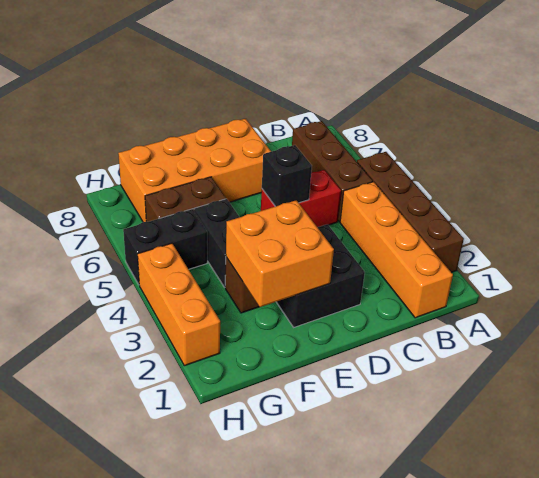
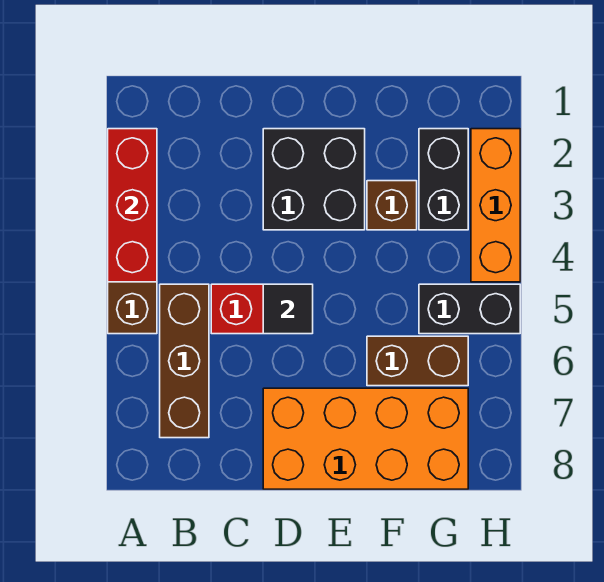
none -> red brick A2:A4 level 2
orange brick B1:B4 level 1 -> none
black brick D5 level 2 -> black tile D5 level 2
orange brick E2:F3 level 2 -> none
black brick F4:F5 level 1 -> black brick G2:G3 level 1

########

## Exercise goal
An unchanged copy of the data, images excluded, is all that should be given.

## Response below
none -> red brick A2:A4 level 2
orange brick B1:B4 level 1 -> none
black brick D5 level 2 -> black tile D5 level 2
orange brick E2:F3 level 2 -> none
black brick F4:F5 level 1 -> black brick G2:G3 level 1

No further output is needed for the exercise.